- [Description of the task] Omitting all images, output the entries that follow exactly as written.

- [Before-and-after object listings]
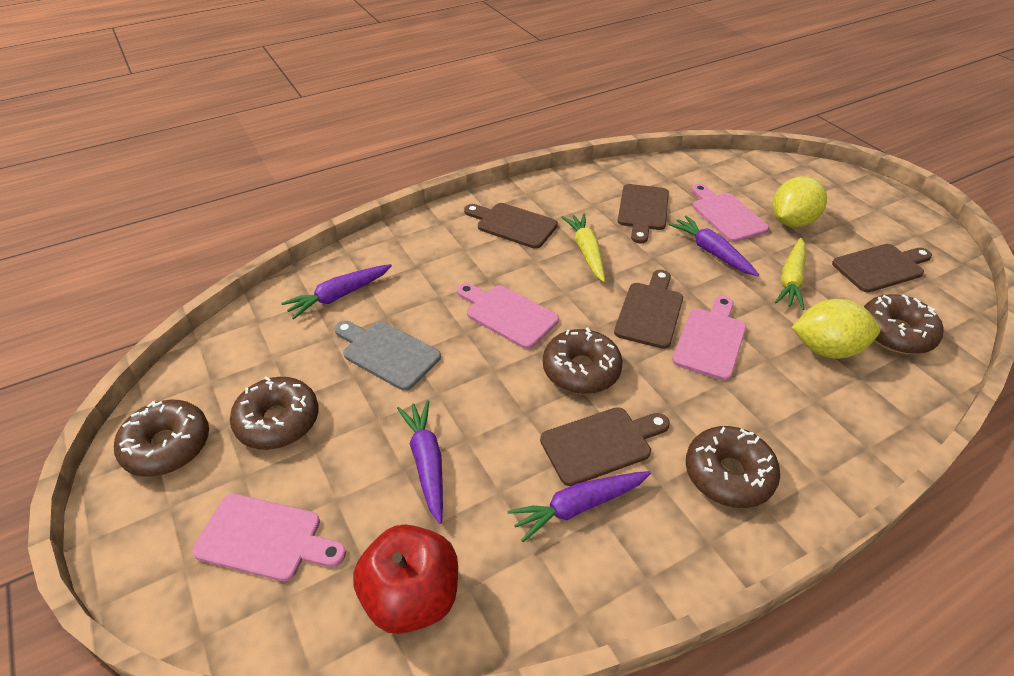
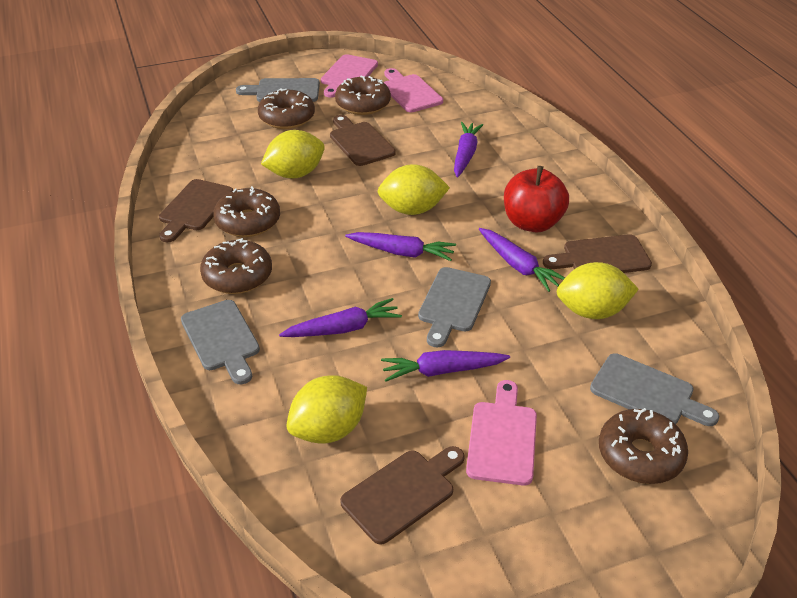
brown cutting board: 5 -> 4
grey cutting board: 1 -> 4
pink cutting board: 4 -> 3
purple carrot: 4 -> 5
yellow carrot: 2 -> 0
yellow lemon: 2 -> 4

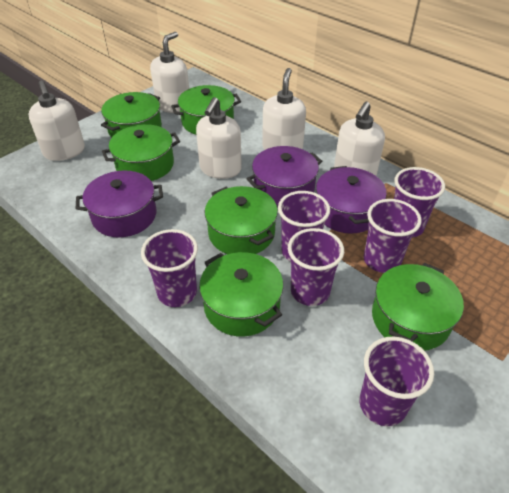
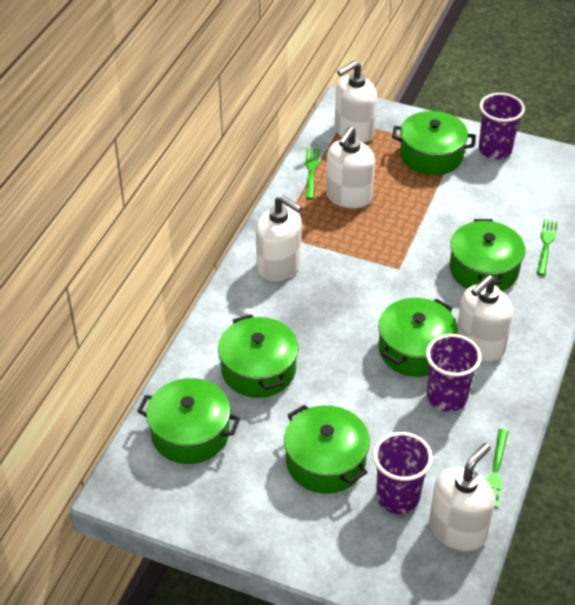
green fork: 0 -> 3
purple cup: 6 -> 3
purple pot: 3 -> 0

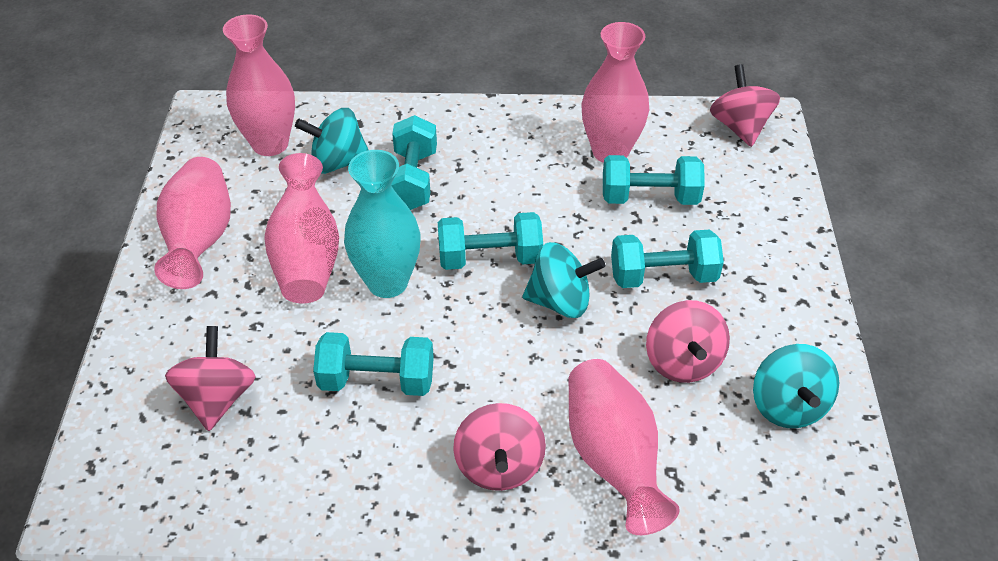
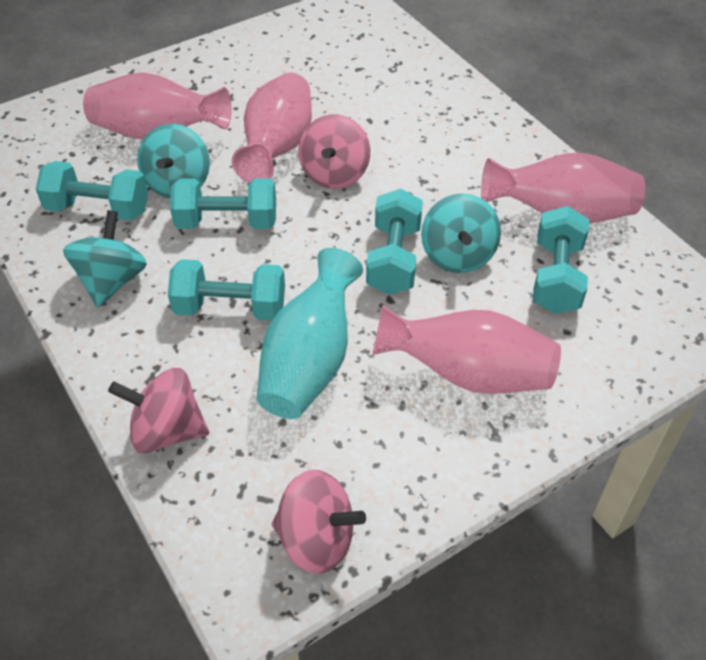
pink spinning top: 4 -> 3
pink vase: 5 -> 4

- [Expected answer]
brown cutting board: 5 -> 4
grey cutting board: 1 -> 4
pink cutting board: 4 -> 3
purple carrot: 4 -> 5
yellow carrot: 2 -> 0
yellow lemon: 2 -> 4

green fork: 0 -> 3
purple cup: 6 -> 3
purple pot: 3 -> 0

pink spinning top: 4 -> 3
pink vase: 5 -> 4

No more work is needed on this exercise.